** INFORMATION SUPPLIED follows **

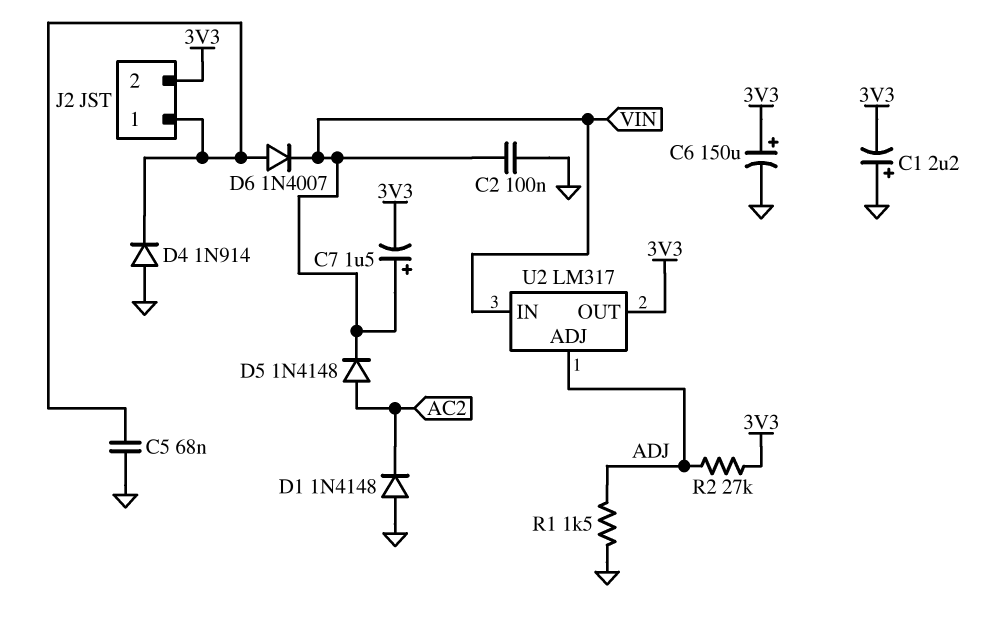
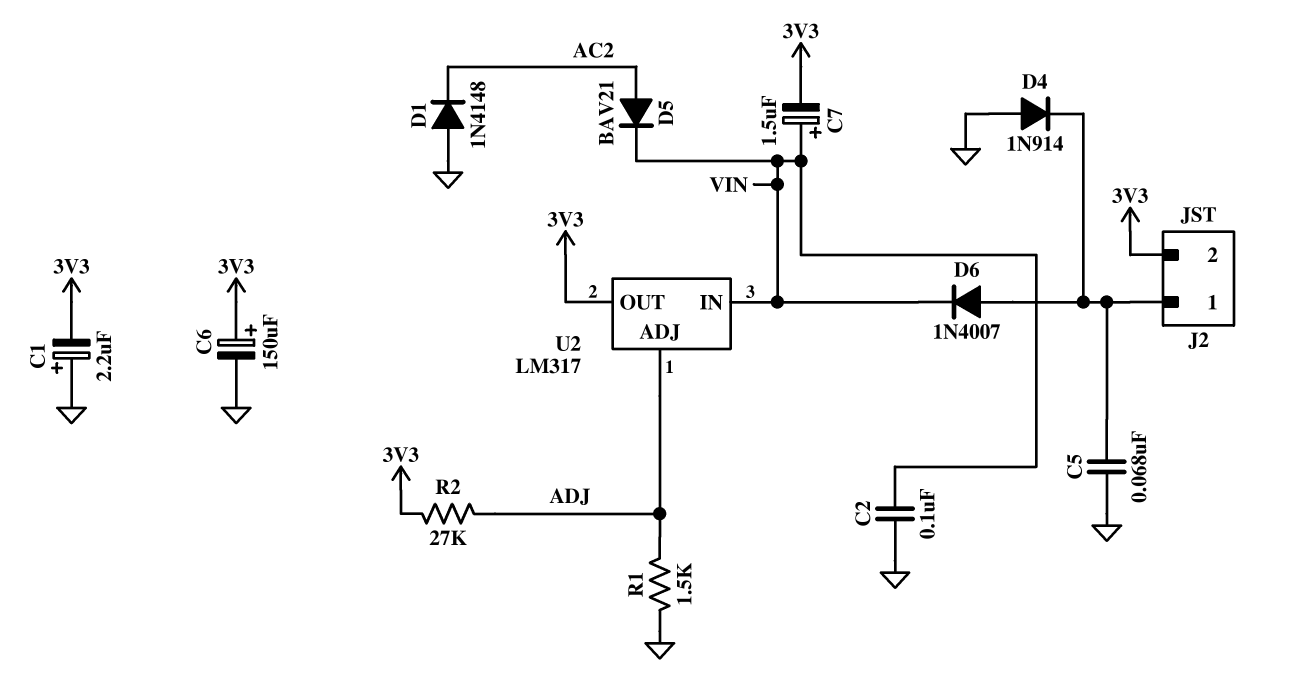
D5: diode 1N4148 (A AC2, K VIN) -> diode BAV21 (A AC2, K VIN)

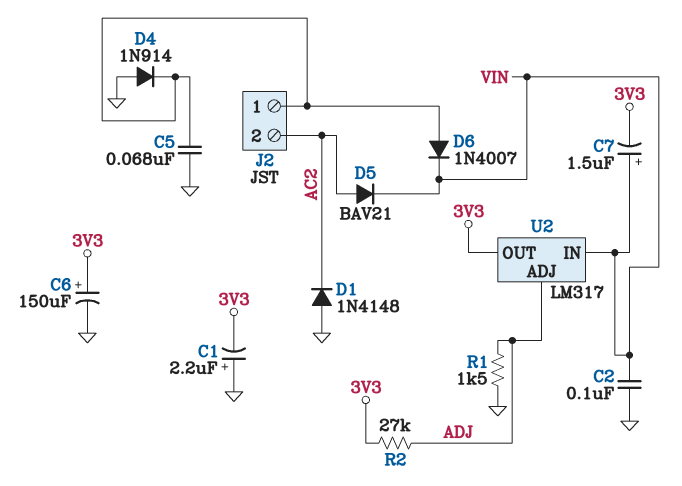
J2 pin 2: 3V3 -> AC2

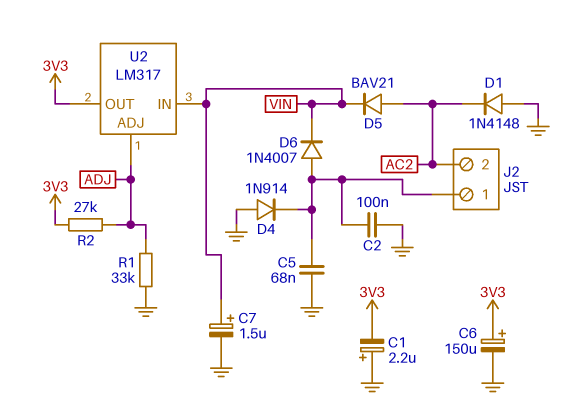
C2: 100nF (GND, VIN) -> 100nF (GND, J2/1)
C7: 1.5uF (plus VIN, minus 3V3) -> 1.5uF (plus VIN, minus GND)
R1: 1.5k (ADJ, GND) -> 33k (ADJ, GND)

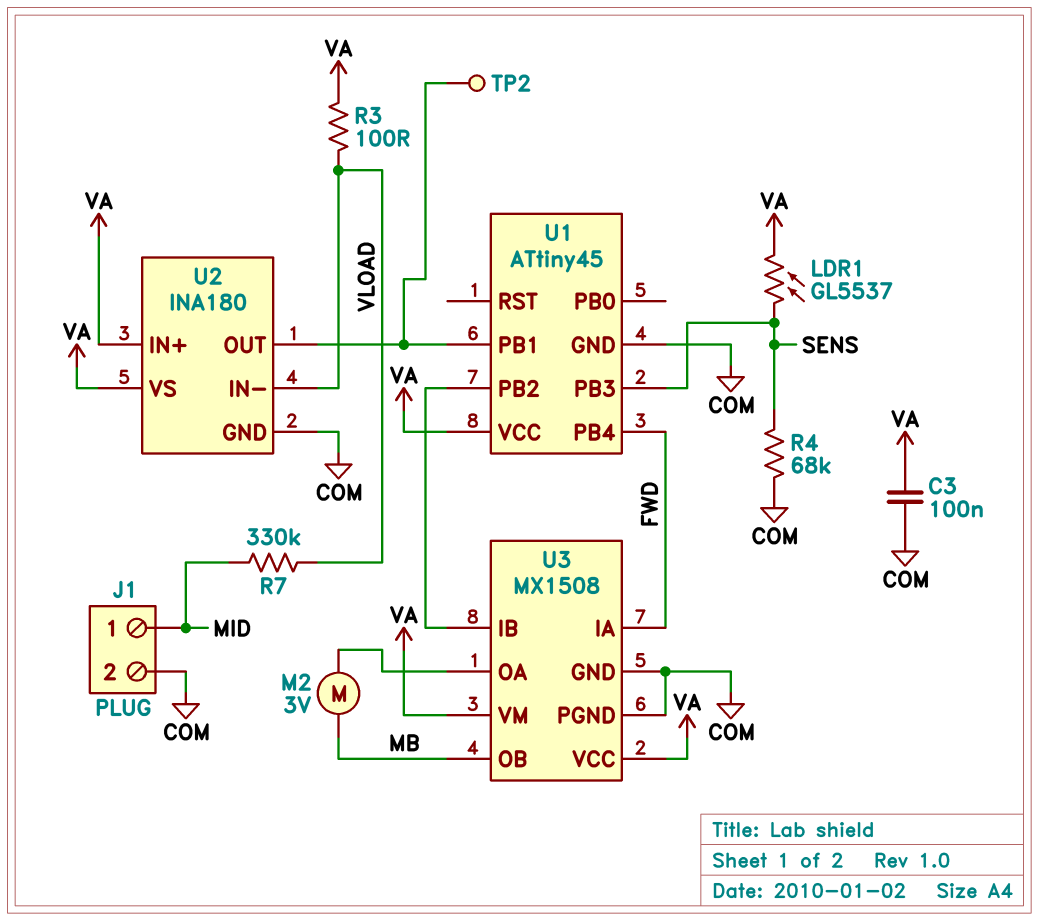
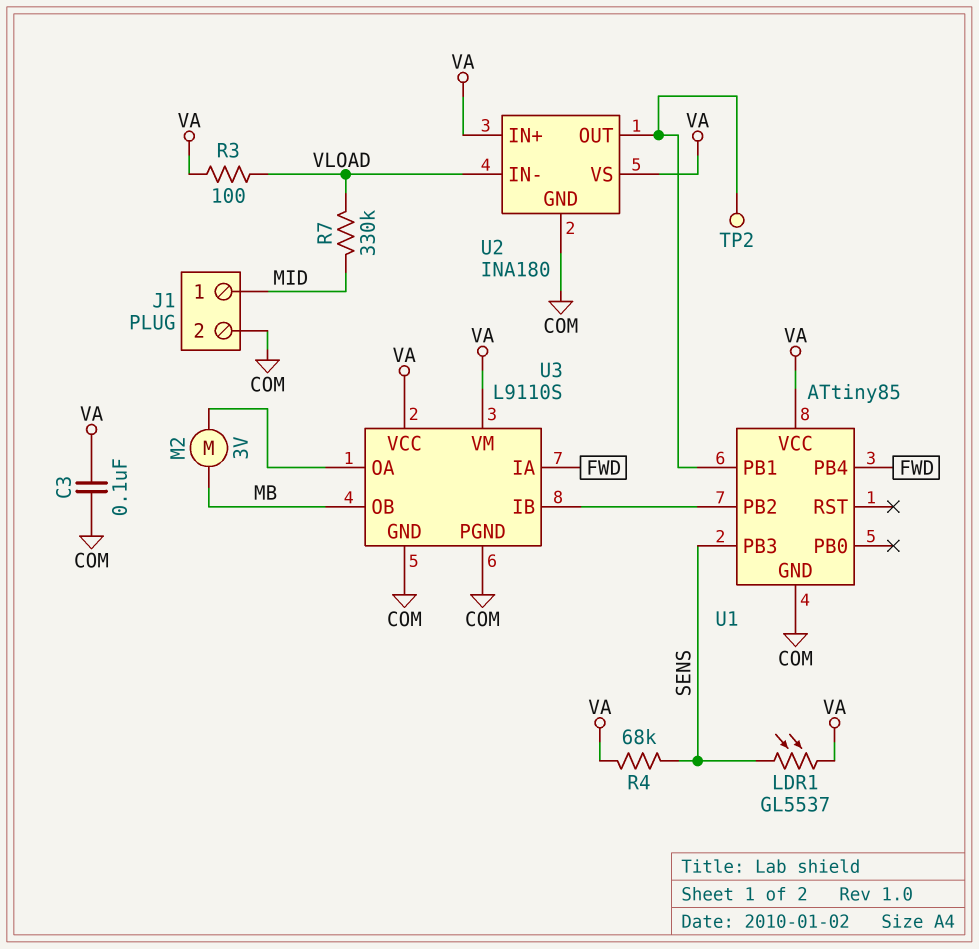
R4: 68k (COM, SENS) -> 68k (SENS, VA)
U1: ATtiny45 -> ATtiny85
U3: MX1508 -> L9110S

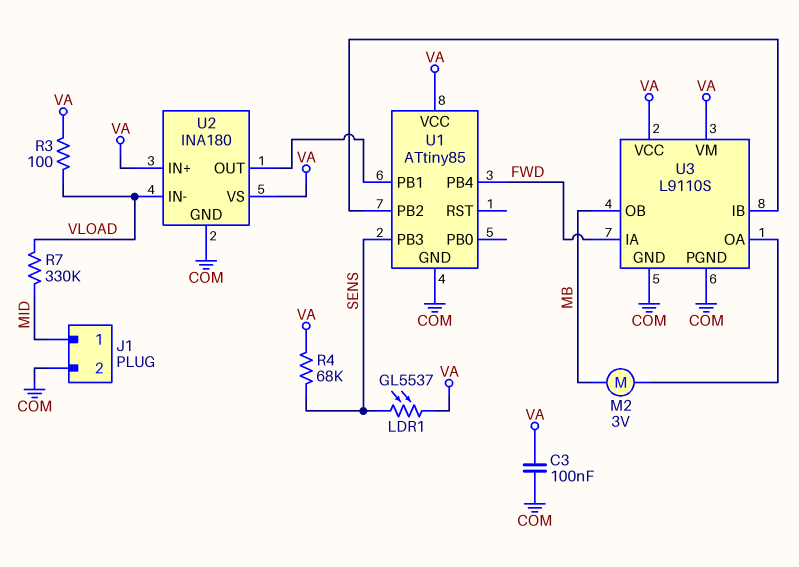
TP2: test point (U1/PB1) -> none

** End of INFORMATION SUPPLIED **

Reproduce all the material exactly, omitting images.

D5: diode 1N4148 (A AC2, K VIN) -> diode BAV21 (A AC2, K VIN)

J2 pin 2: 3V3 -> AC2

C2: 100nF (GND, VIN) -> 100nF (GND, J2/1)
C7: 1.5uF (plus VIN, minus 3V3) -> 1.5uF (plus VIN, minus GND)
R1: 1.5k (ADJ, GND) -> 33k (ADJ, GND)

R4: 68k (COM, SENS) -> 68k (SENS, VA)
U1: ATtiny45 -> ATtiny85
U3: MX1508 -> L9110S

TP2: test point (U1/PB1) -> none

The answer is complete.